*** LISTED RECORDS ***
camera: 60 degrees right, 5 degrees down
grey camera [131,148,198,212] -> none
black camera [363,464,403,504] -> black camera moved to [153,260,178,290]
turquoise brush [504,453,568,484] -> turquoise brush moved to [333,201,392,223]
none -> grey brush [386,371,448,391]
***
WORK INSTRUCTIONS
Retype each of the preceding records exactly as printed.

ANSWER FOR THIS EXERCISE
camera: 60 degrees right, 5 degrees down
grey camera [131,148,198,212] -> none
black camera [363,464,403,504] -> black camera moved to [153,260,178,290]
turquoise brush [504,453,568,484] -> turquoise brush moved to [333,201,392,223]
none -> grey brush [386,371,448,391]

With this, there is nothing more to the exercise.